Data entries
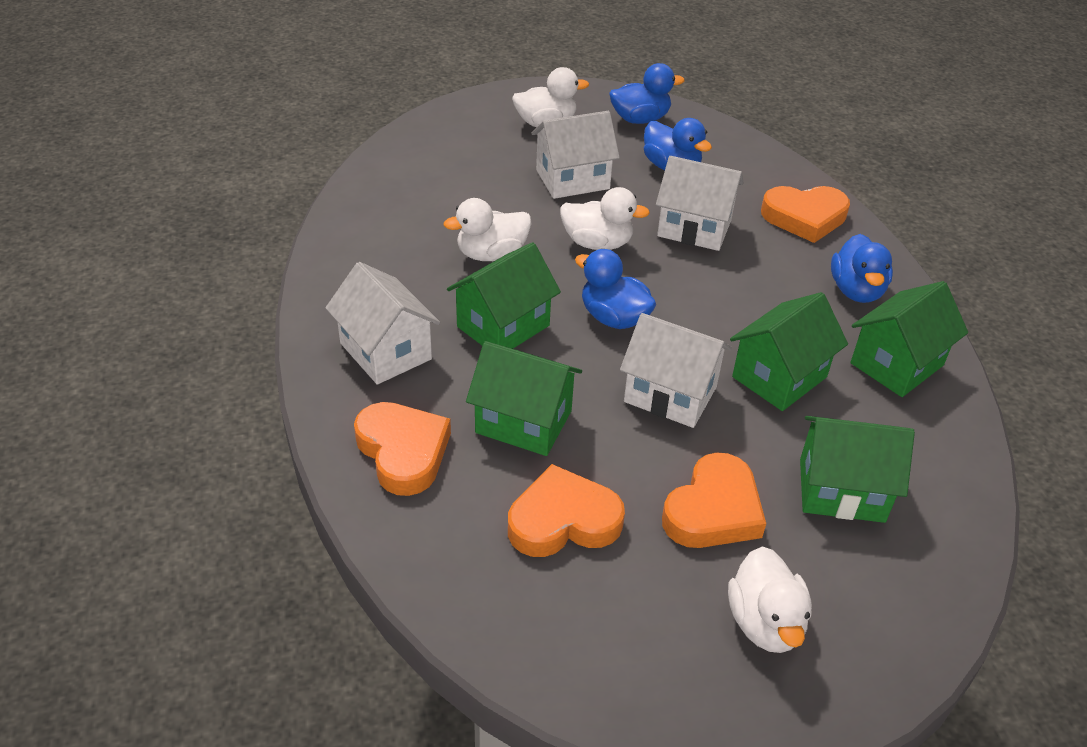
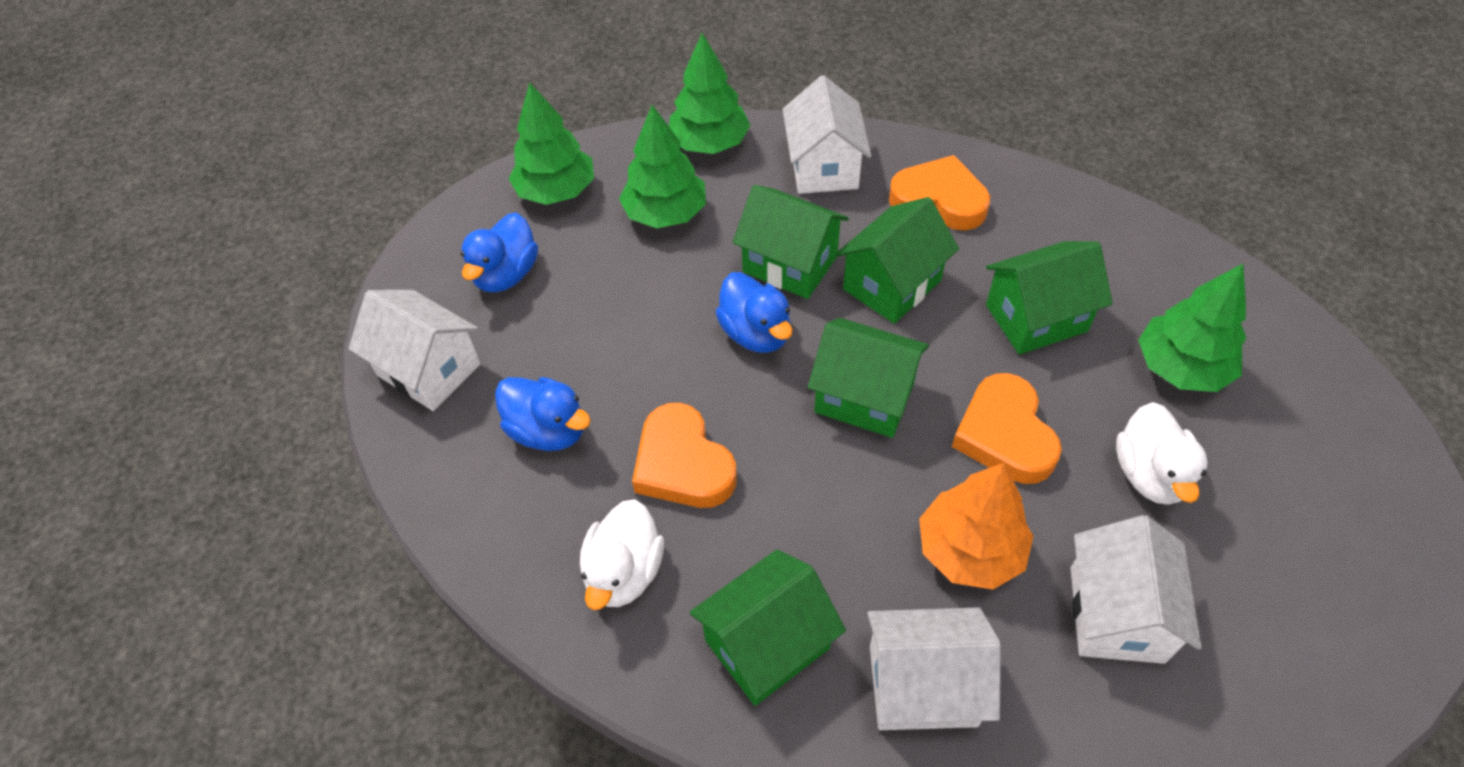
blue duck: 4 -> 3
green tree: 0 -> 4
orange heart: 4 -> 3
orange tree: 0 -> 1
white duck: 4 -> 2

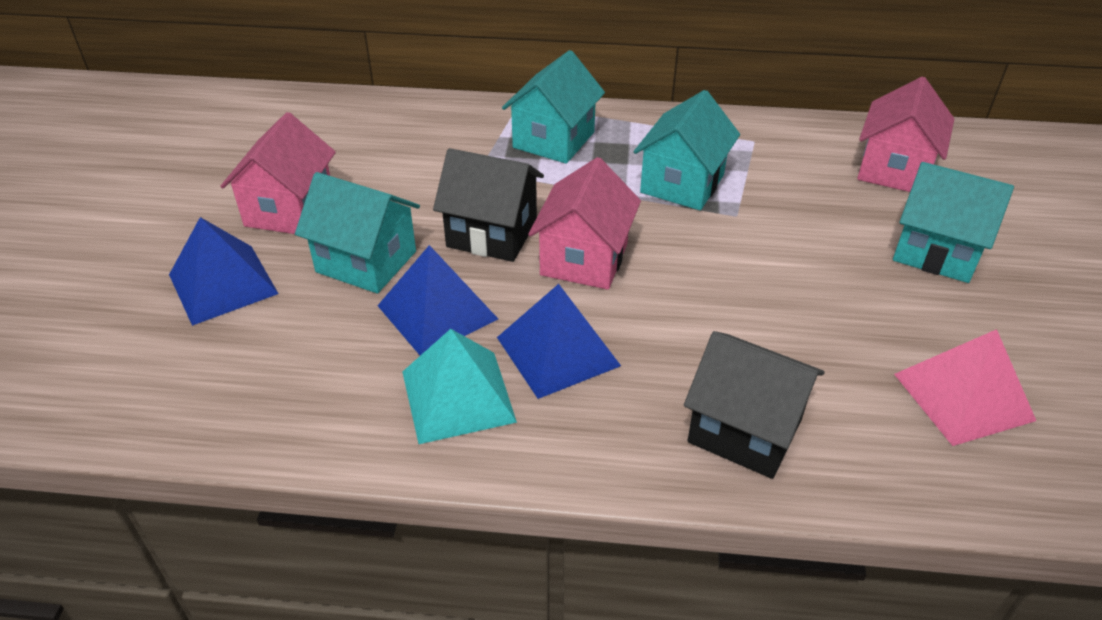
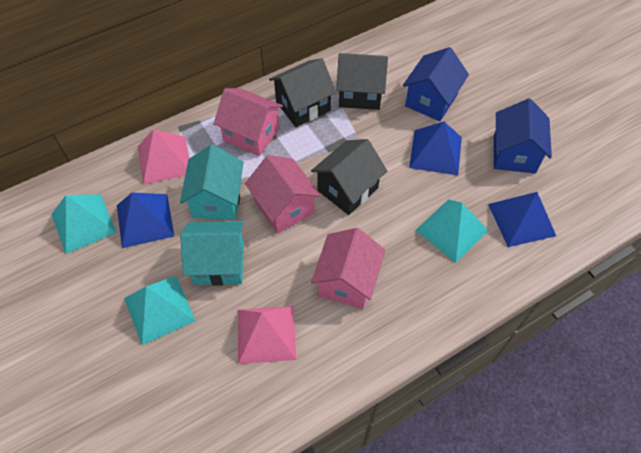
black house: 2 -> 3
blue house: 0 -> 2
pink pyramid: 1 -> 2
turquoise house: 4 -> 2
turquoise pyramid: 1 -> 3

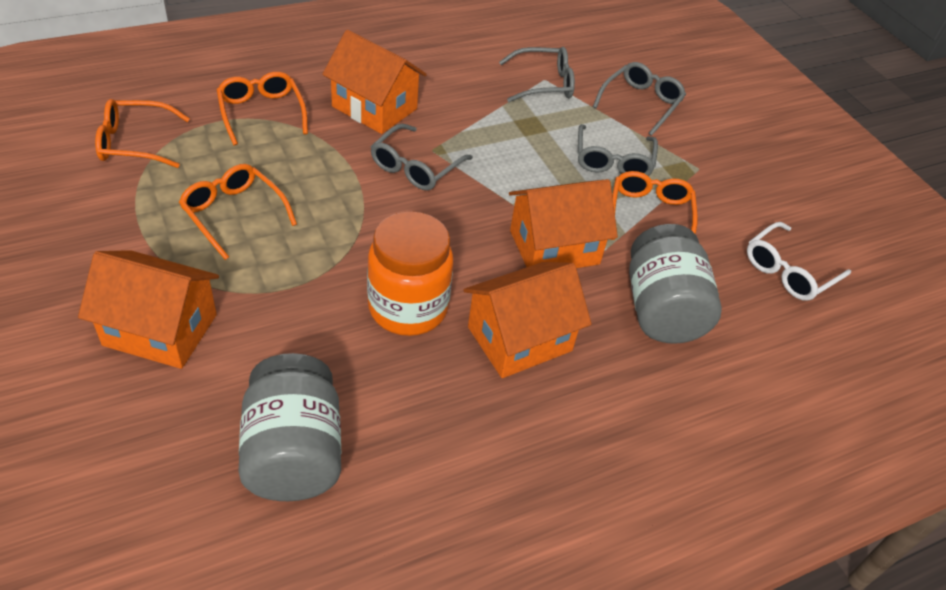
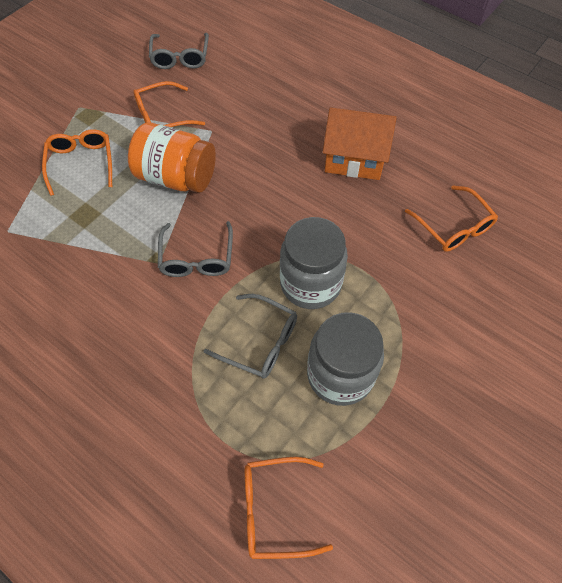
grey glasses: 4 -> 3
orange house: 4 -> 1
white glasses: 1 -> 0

§ Problem statement
Write out word for word every line from the line with "black house: 2 -> 3" through the final line of the records, both included, skipping the pictures.

§ Output of the exercise
black house: 2 -> 3
blue house: 0 -> 2
pink pyramid: 1 -> 2
turquoise house: 4 -> 2
turquoise pyramid: 1 -> 3

grey glasses: 4 -> 3
orange house: 4 -> 1
white glasses: 1 -> 0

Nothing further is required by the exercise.